* [Input]:
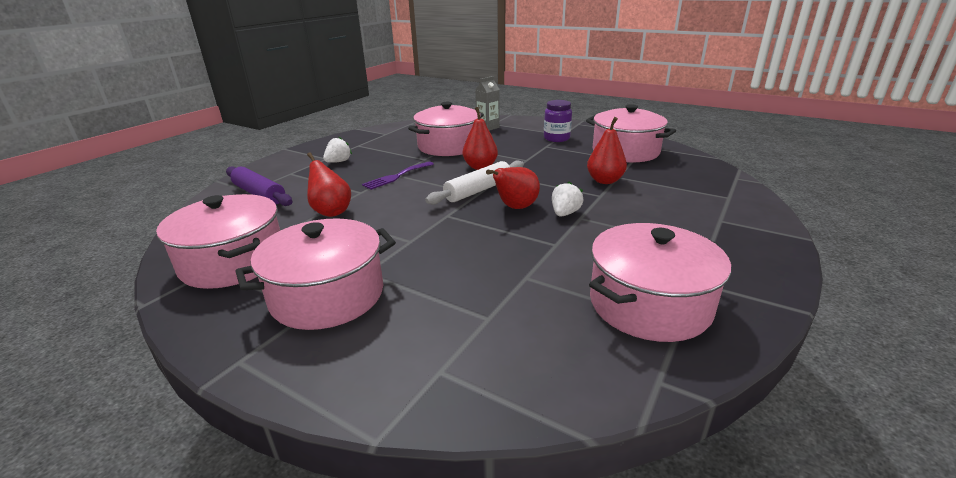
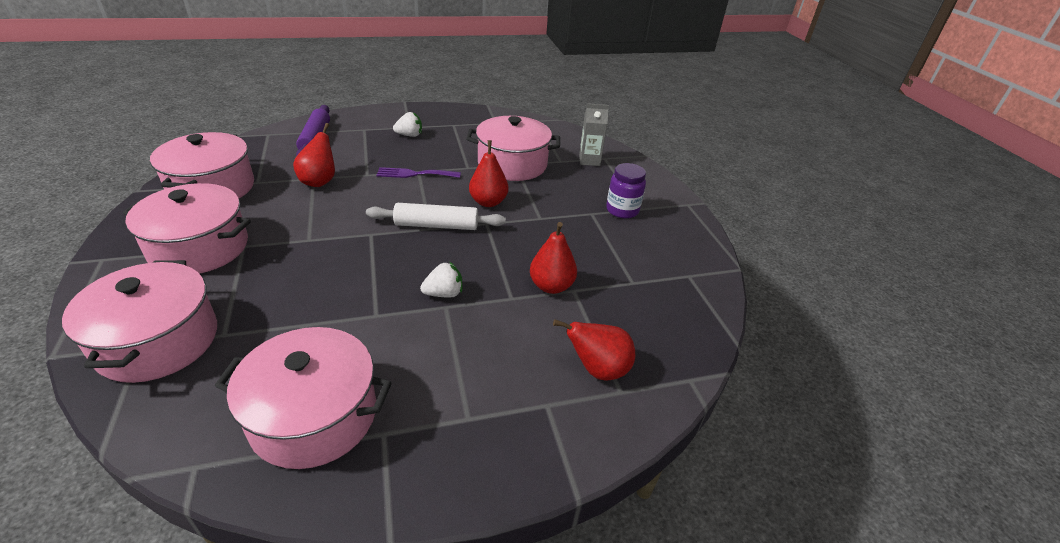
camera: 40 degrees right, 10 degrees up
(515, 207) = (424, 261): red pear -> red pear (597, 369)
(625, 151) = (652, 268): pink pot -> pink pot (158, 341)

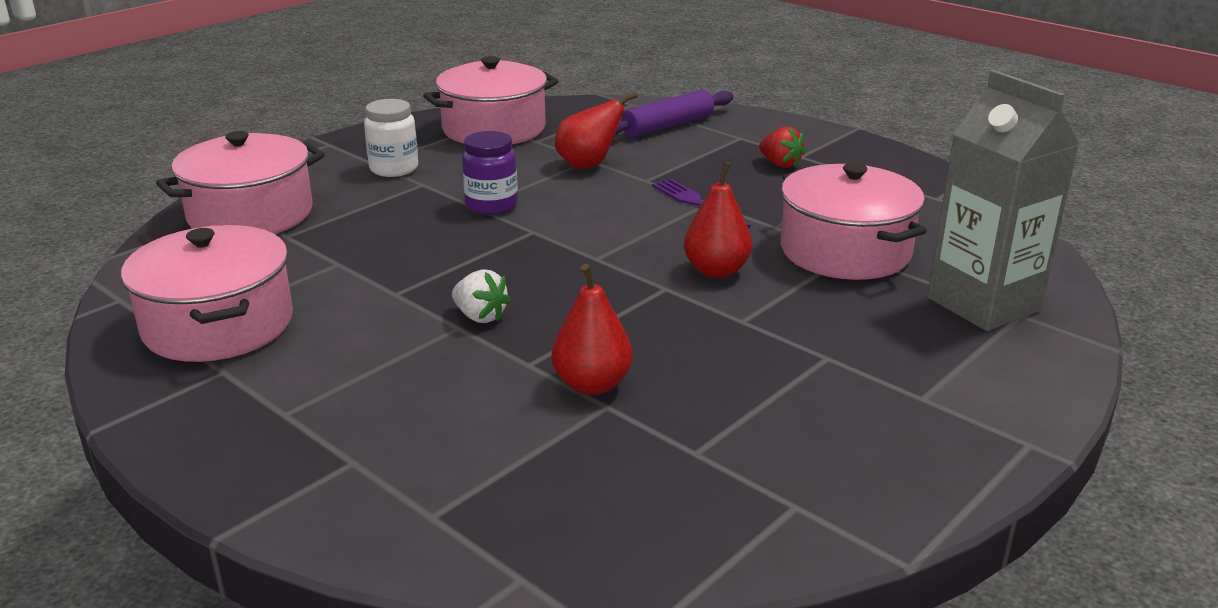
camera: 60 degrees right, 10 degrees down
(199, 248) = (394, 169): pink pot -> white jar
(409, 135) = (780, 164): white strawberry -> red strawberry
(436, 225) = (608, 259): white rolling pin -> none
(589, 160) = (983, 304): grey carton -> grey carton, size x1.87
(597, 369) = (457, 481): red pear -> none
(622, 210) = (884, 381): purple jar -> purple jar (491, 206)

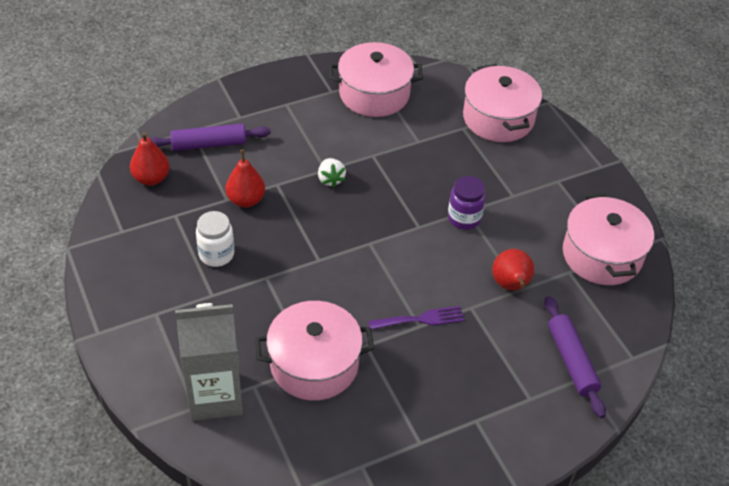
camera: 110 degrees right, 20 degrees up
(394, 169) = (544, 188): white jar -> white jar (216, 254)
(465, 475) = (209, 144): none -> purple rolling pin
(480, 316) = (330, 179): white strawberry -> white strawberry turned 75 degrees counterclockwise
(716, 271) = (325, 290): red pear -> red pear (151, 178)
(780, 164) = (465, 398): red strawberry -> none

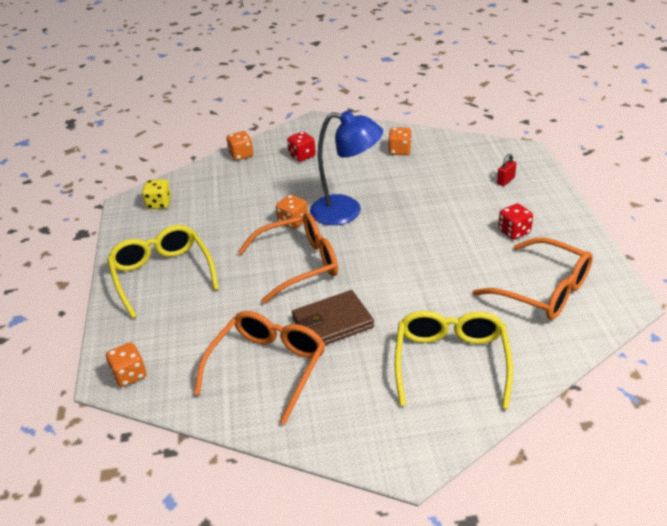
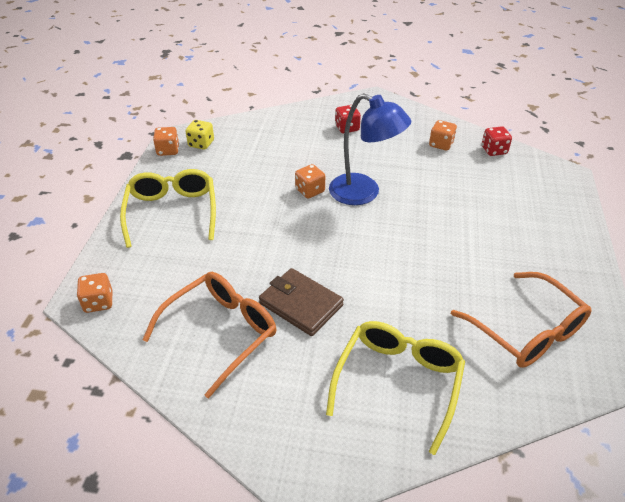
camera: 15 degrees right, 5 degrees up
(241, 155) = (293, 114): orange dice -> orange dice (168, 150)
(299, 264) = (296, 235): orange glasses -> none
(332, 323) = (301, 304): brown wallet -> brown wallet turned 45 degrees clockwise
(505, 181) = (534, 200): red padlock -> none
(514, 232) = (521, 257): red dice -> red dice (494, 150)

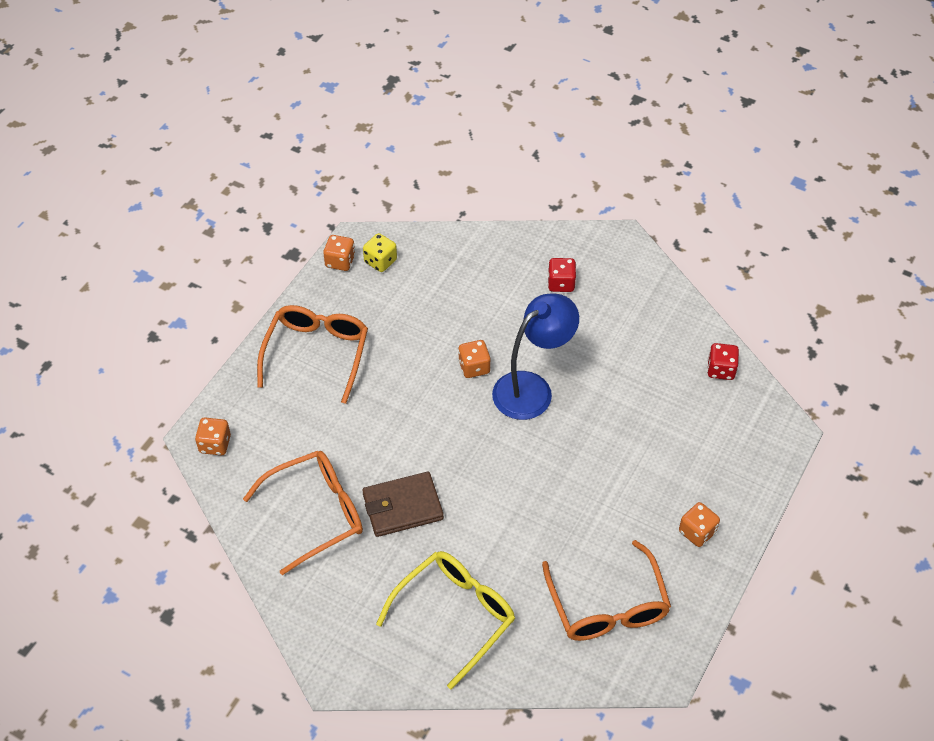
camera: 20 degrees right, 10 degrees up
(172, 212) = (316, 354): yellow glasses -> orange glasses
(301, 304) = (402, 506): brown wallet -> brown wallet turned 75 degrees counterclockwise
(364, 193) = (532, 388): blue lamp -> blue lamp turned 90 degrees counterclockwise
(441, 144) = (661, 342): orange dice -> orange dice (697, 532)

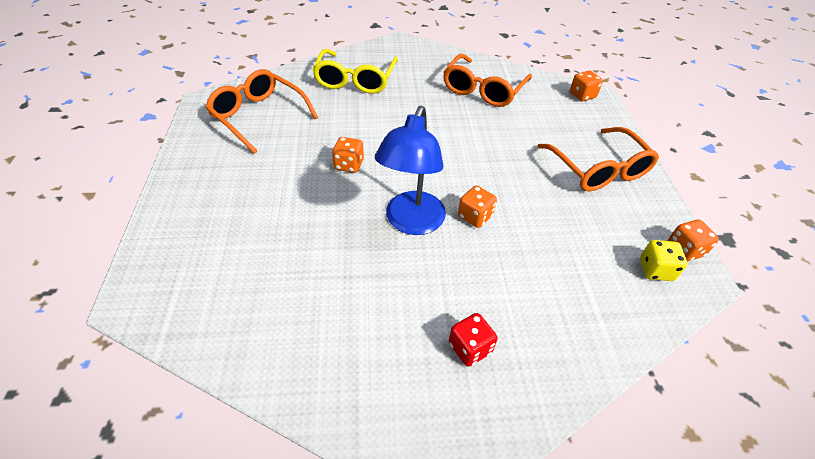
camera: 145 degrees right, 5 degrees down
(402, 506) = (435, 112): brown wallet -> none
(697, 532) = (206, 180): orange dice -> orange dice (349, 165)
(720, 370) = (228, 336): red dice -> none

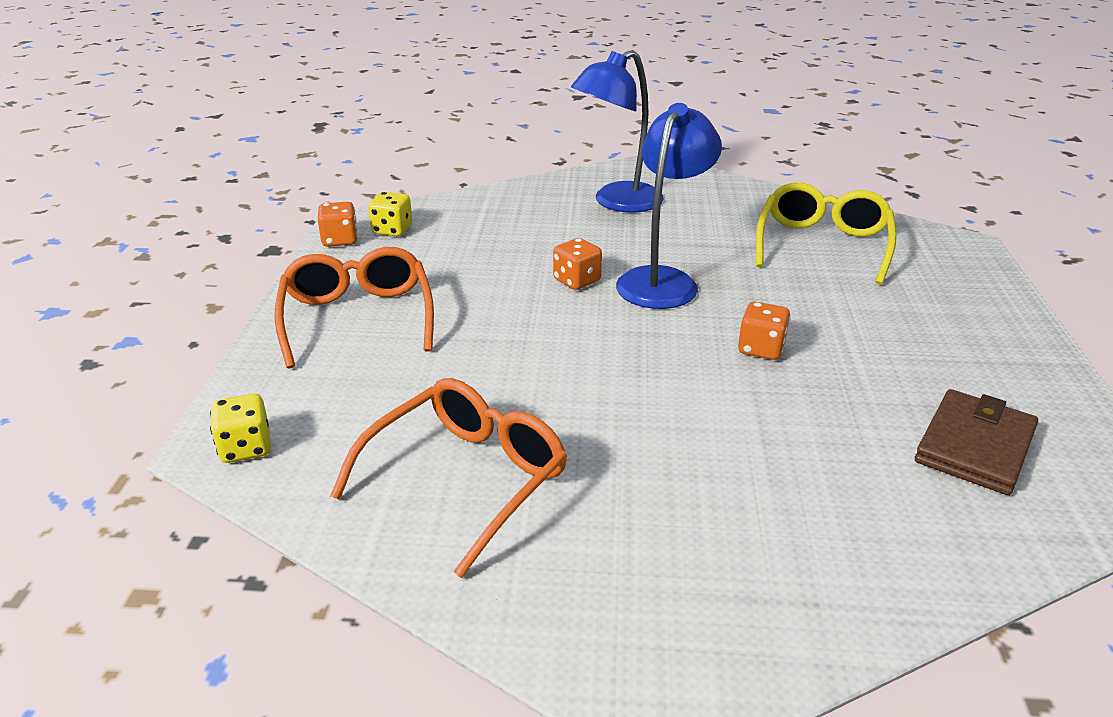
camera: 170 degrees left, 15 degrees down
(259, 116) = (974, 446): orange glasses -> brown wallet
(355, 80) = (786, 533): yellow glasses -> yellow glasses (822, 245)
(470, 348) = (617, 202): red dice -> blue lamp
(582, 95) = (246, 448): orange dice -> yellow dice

* [Action item]: Please give back an exact copy of the entries above from their first line through the line containing "(465, 475) = (209, 144): none", leaving the pictures aside.

* [Task result]:
camera: 40 degrees right, 10 degrees up
(515, 207) = (424, 261): red pear -> red pear (597, 369)
(625, 151) = (652, 268): pink pot -> pink pot (158, 341)

camera: 60 degrees right, 10 degrees down
(199, 248) = (394, 169): pink pot -> white jar
(409, 135) = (780, 164): white strawberry -> red strawberry
(436, 225) = (608, 259): white rolling pin -> none
(589, 160) = (983, 304): grey carton -> grey carton, size x1.87
(597, 369) = (457, 481): red pear -> none
(622, 210) = (884, 381): purple jar -> purple jar (491, 206)

camera: 110 degrees right, 20 degrees up
(394, 169) = (544, 188): white jar -> white jar (216, 254)
(465, 475) = (209, 144): none -> purple rolling pin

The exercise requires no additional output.